'''

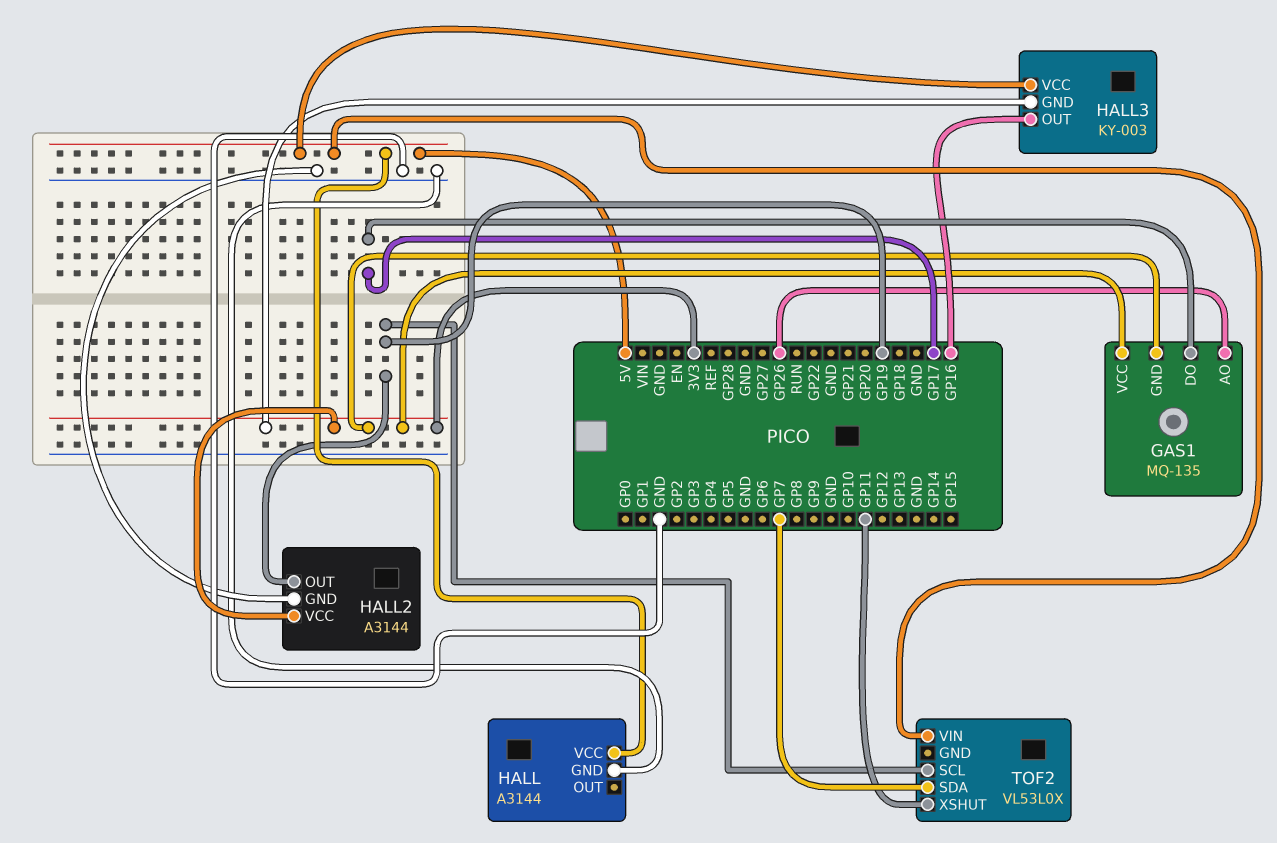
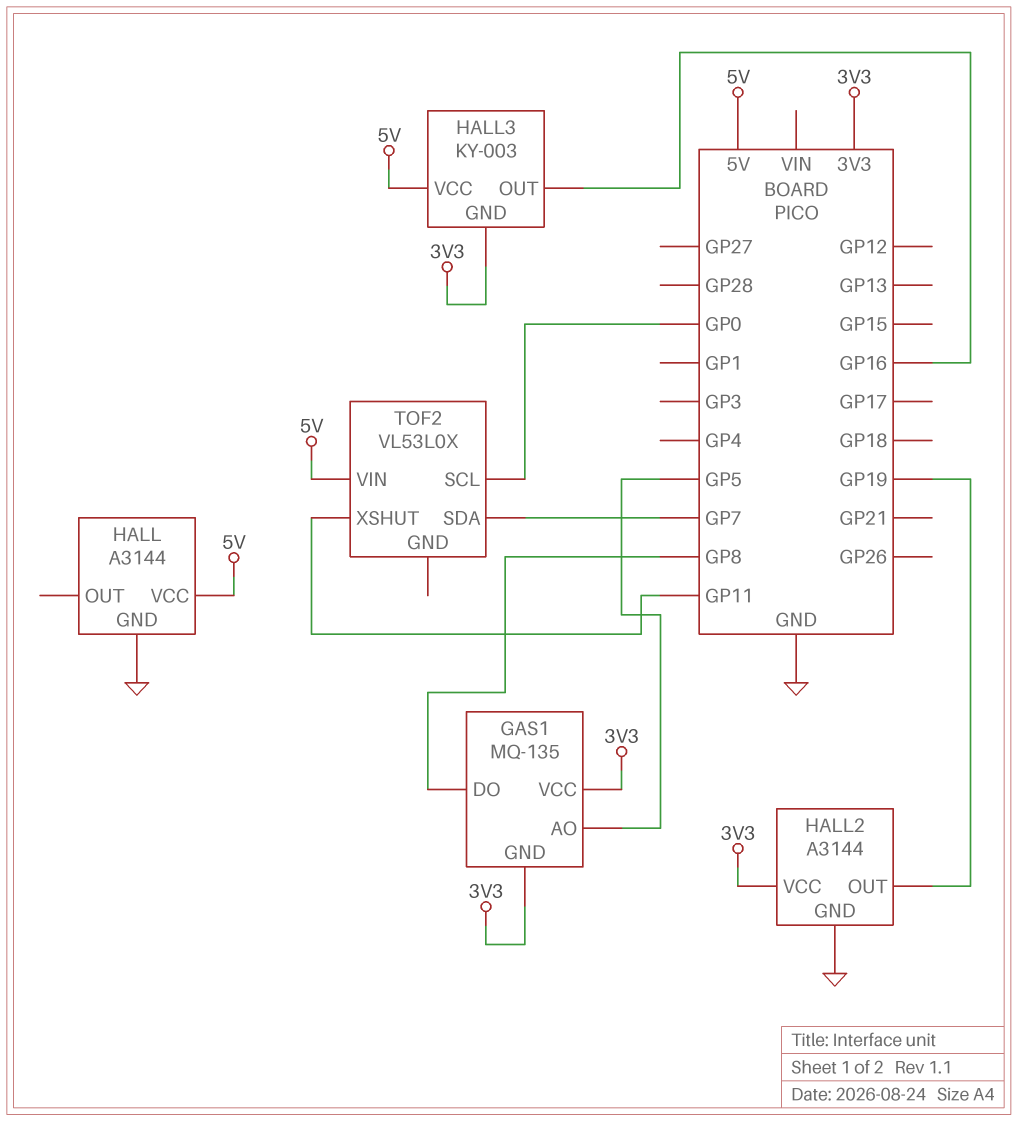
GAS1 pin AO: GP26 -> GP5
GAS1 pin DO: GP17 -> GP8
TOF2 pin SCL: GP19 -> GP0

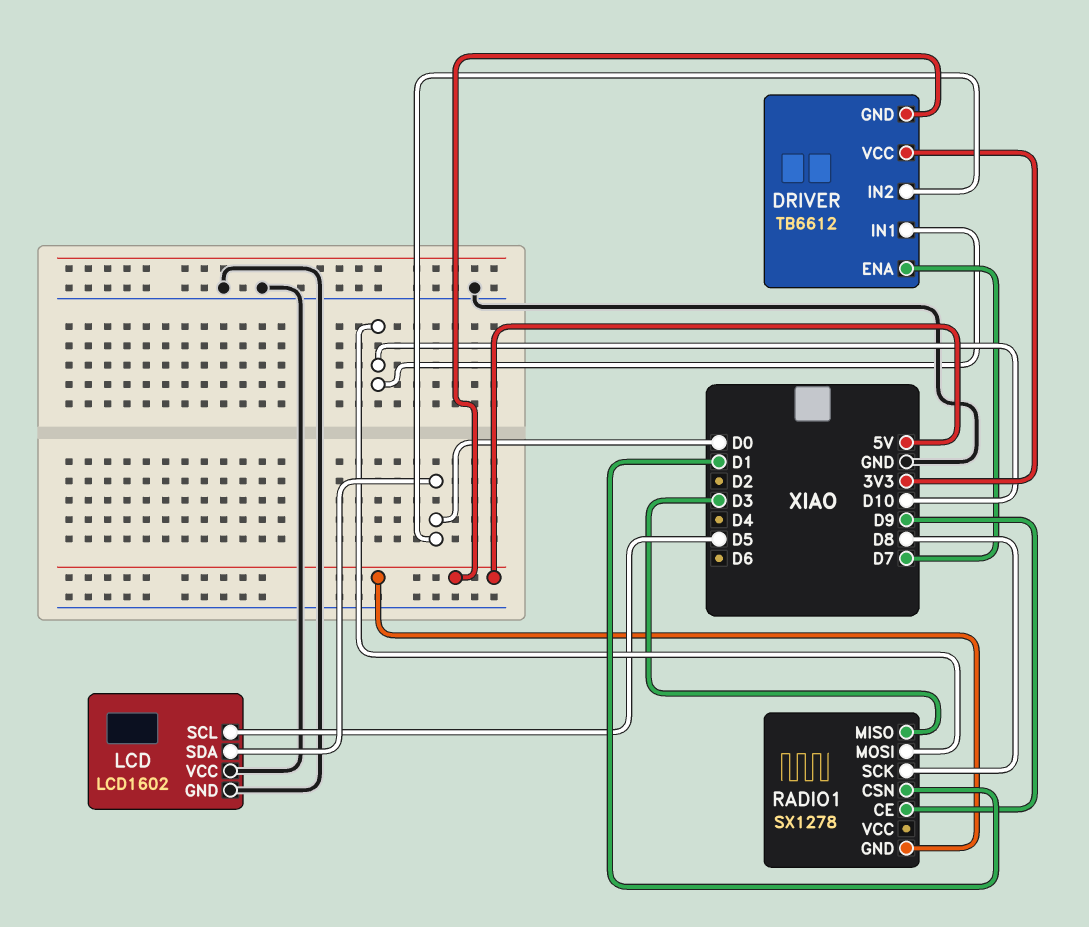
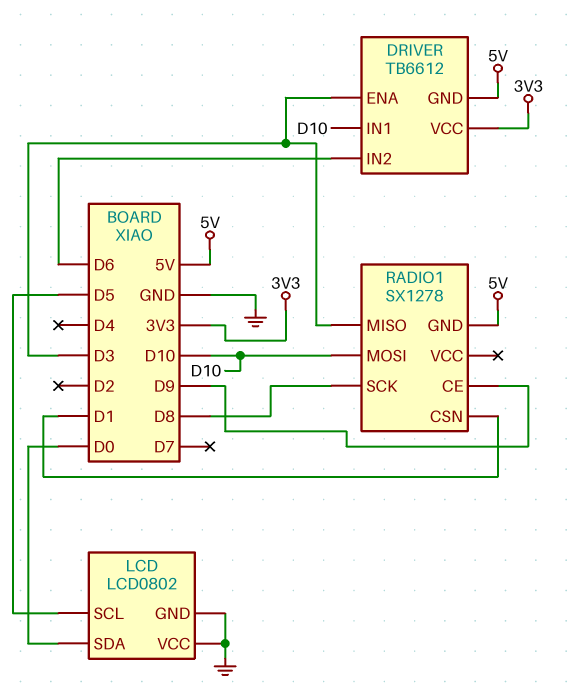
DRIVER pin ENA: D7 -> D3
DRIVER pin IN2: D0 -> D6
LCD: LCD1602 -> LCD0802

'''

> EXERCISE: Tally the lines above containing "DRIVER"; give only the number.

> TASK RESULT: 2